--- Input for this task ---

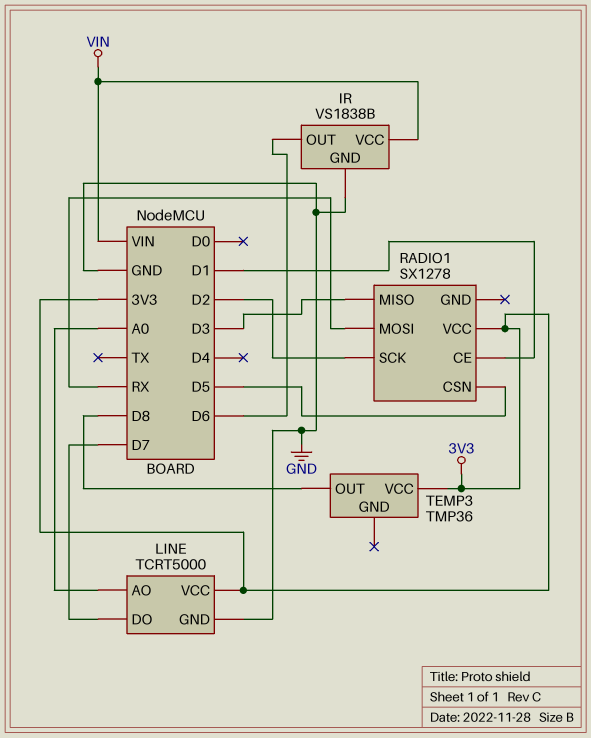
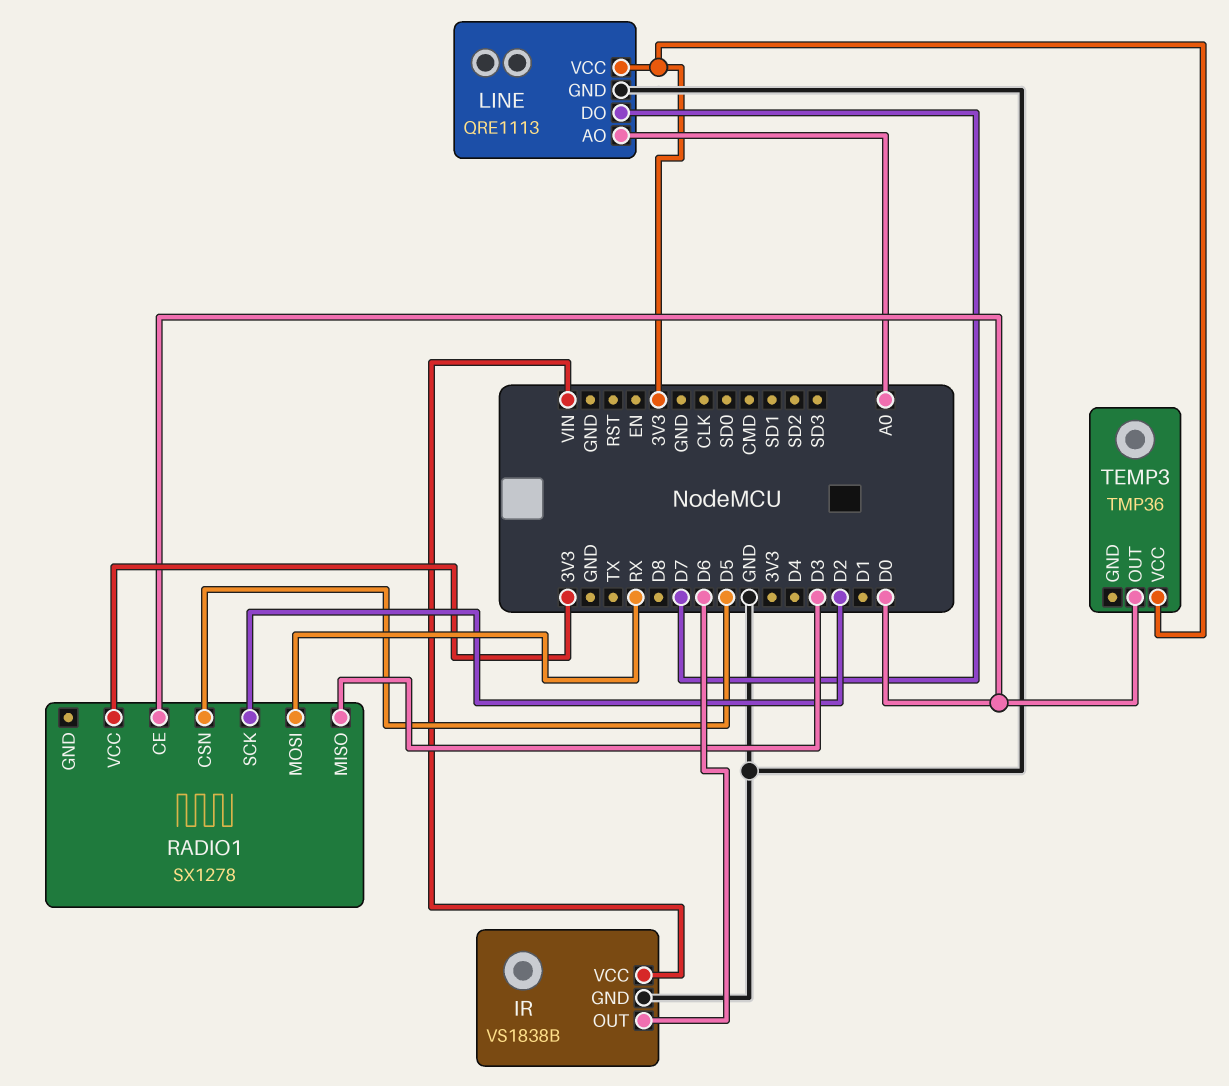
LINE: TCRT5000 -> QRE1113
RADIO1 pin CE: D1 -> D0
TEMP3 pin OUT: D8 -> D0

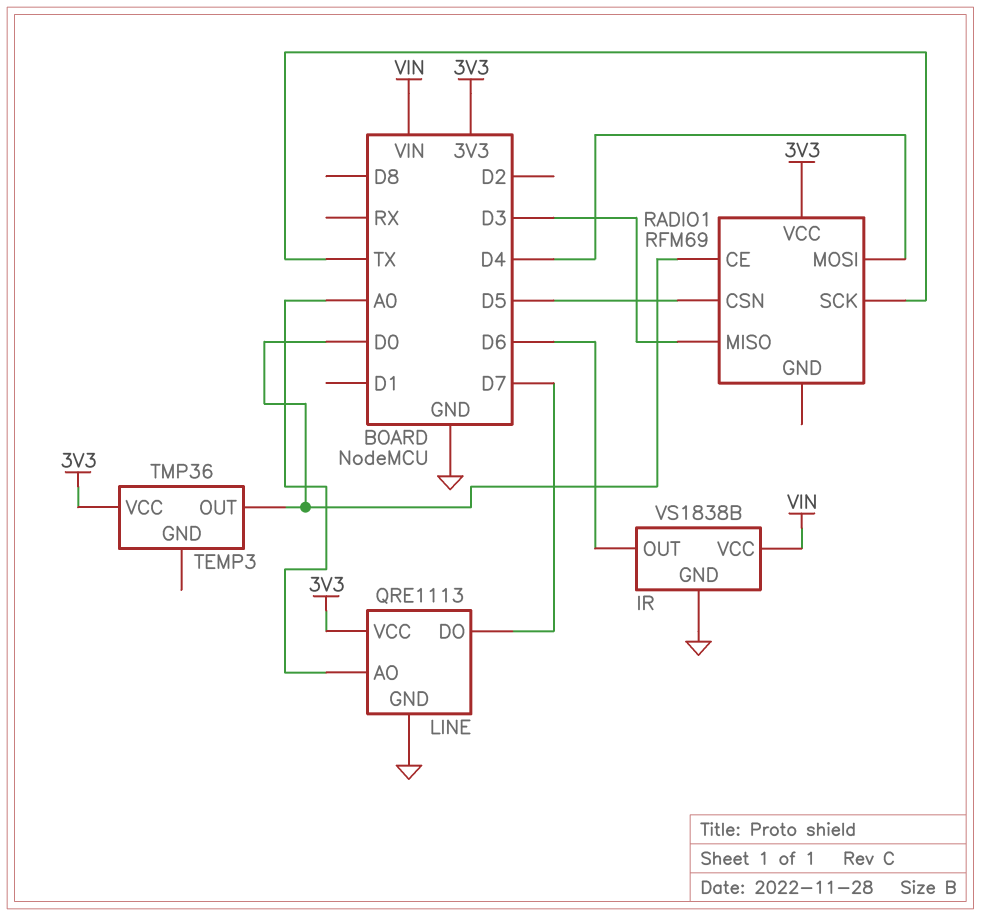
RADIO1: SX1278 -> RFM69
RADIO1 pin MOSI: RX -> D4
RADIO1 pin SCK: D2 -> TX

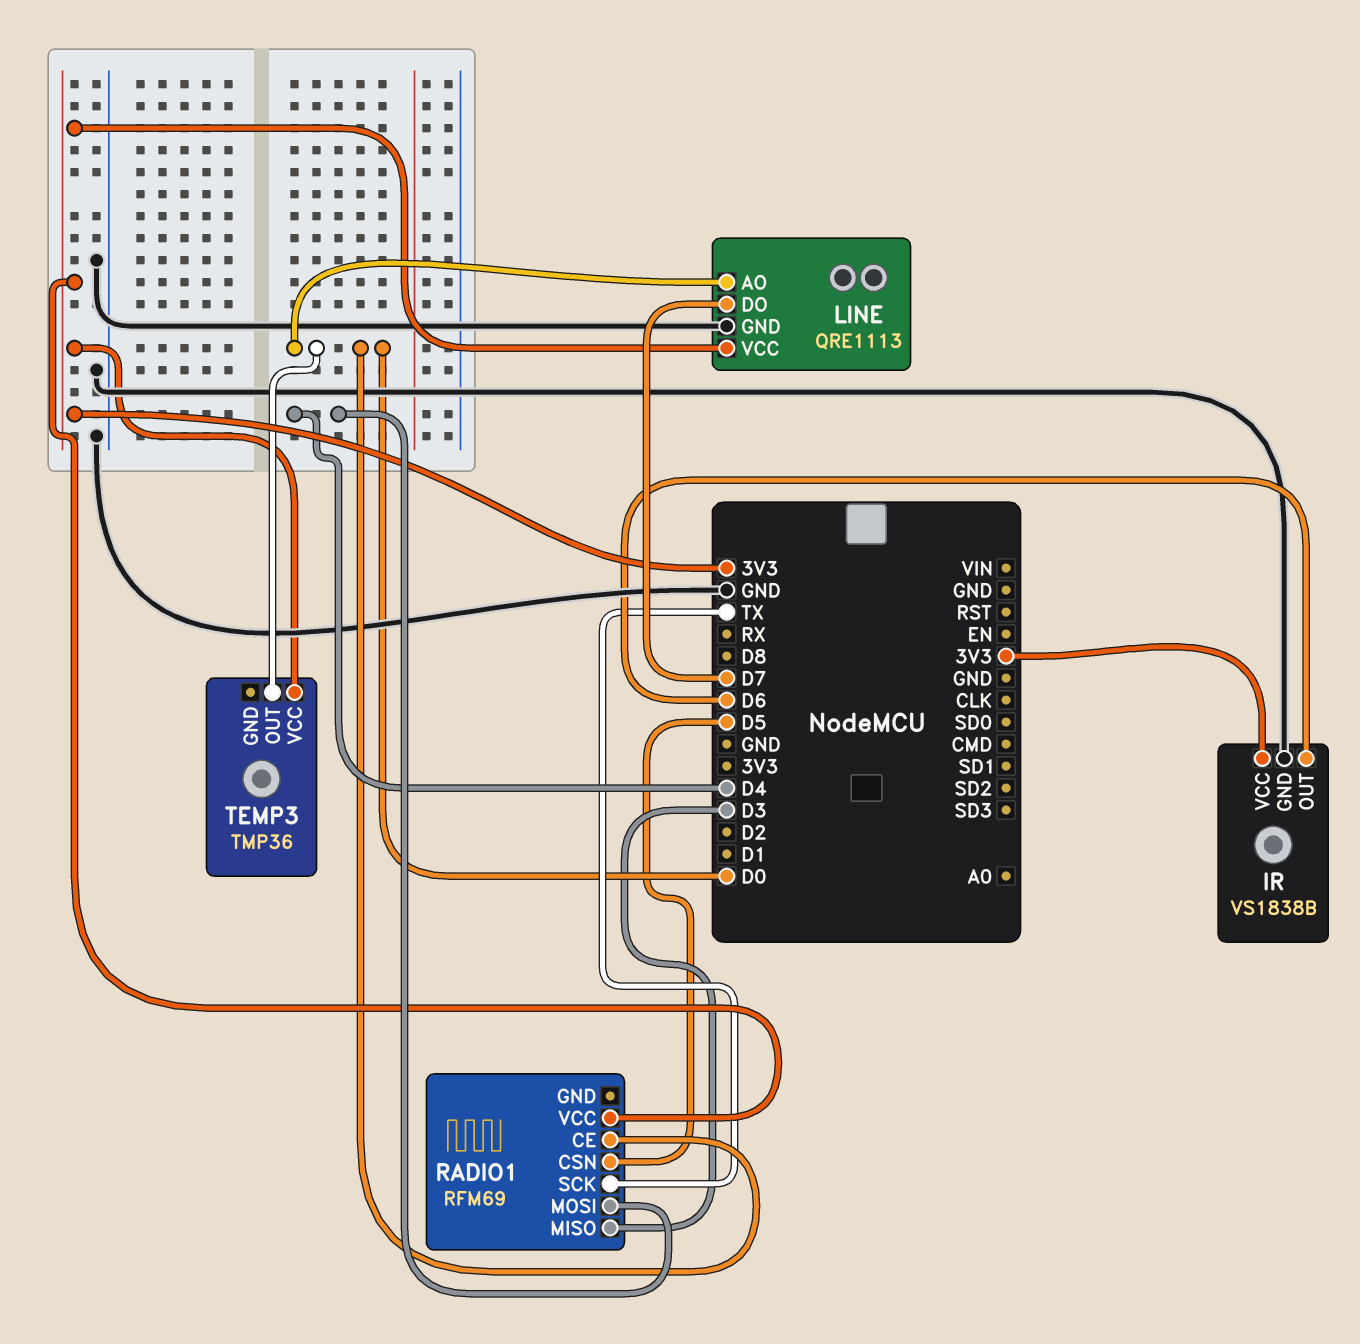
IR pin VCC: VIN -> 3V3
LINE pin AO: A0 -> D0

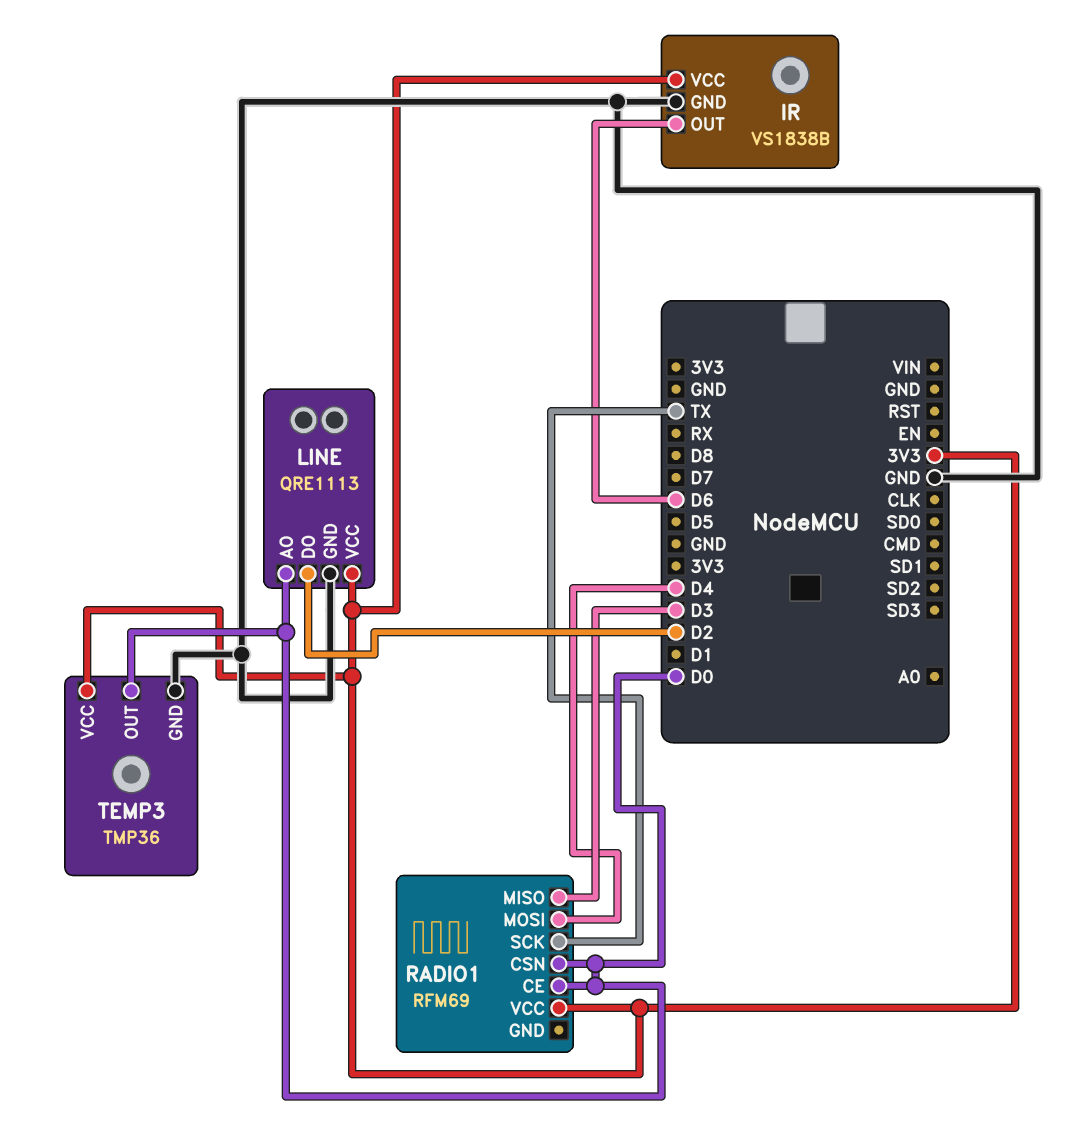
LINE pin DO: D7 -> D2
RADIO1 pin CSN: D5 -> D0
TEMP3 pin GND: none -> GND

---

- [What this task involves] What you return should match the records above word for word, minus the pictures.

- [Task response]
LINE: TCRT5000 -> QRE1113
RADIO1 pin CE: D1 -> D0
TEMP3 pin OUT: D8 -> D0

RADIO1: SX1278 -> RFM69
RADIO1 pin MOSI: RX -> D4
RADIO1 pin SCK: D2 -> TX

IR pin VCC: VIN -> 3V3
LINE pin AO: A0 -> D0

LINE pin DO: D7 -> D2
RADIO1 pin CSN: D5 -> D0
TEMP3 pin GND: none -> GND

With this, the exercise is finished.